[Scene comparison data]
++++++++++
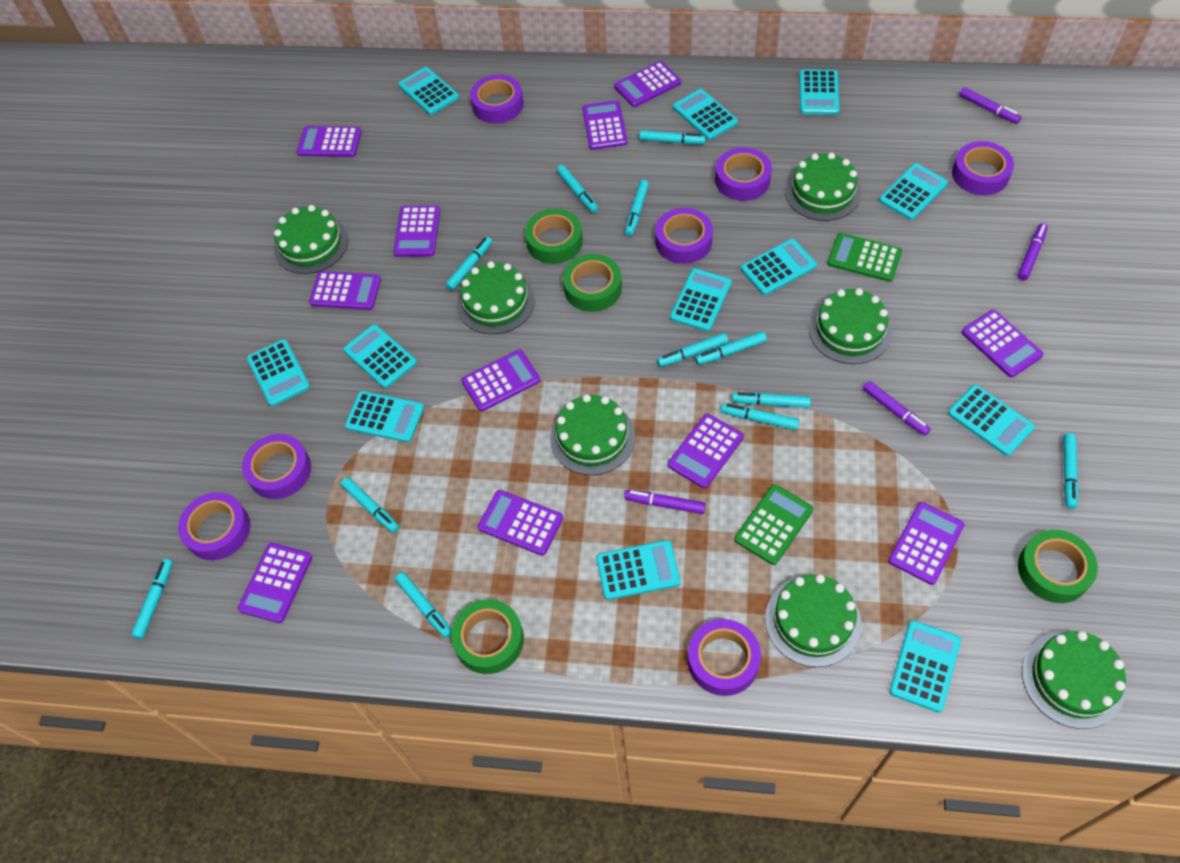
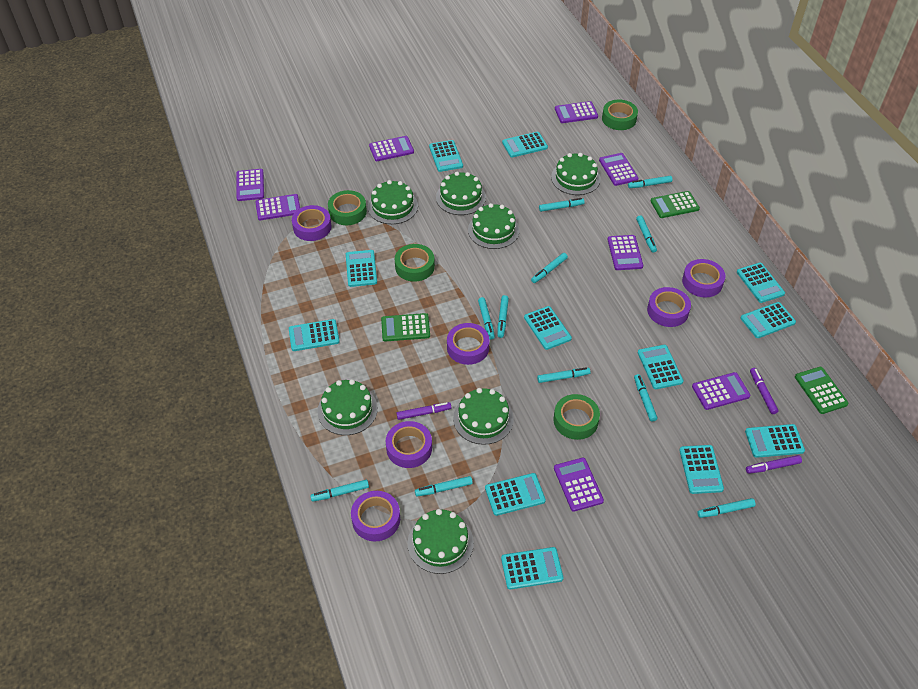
green calculator: 2 -> 3
purple calculator: 11 -> 8
purple marker: 4 -> 3
purple tape: 7 -> 6
turquoise marker: 12 -> 11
++++++++++
[Work task] Return each entry exactly as it stands above, apart from any images.

[Response below]
green calculator: 2 -> 3
purple calculator: 11 -> 8
purple marker: 4 -> 3
purple tape: 7 -> 6
turquoise marker: 12 -> 11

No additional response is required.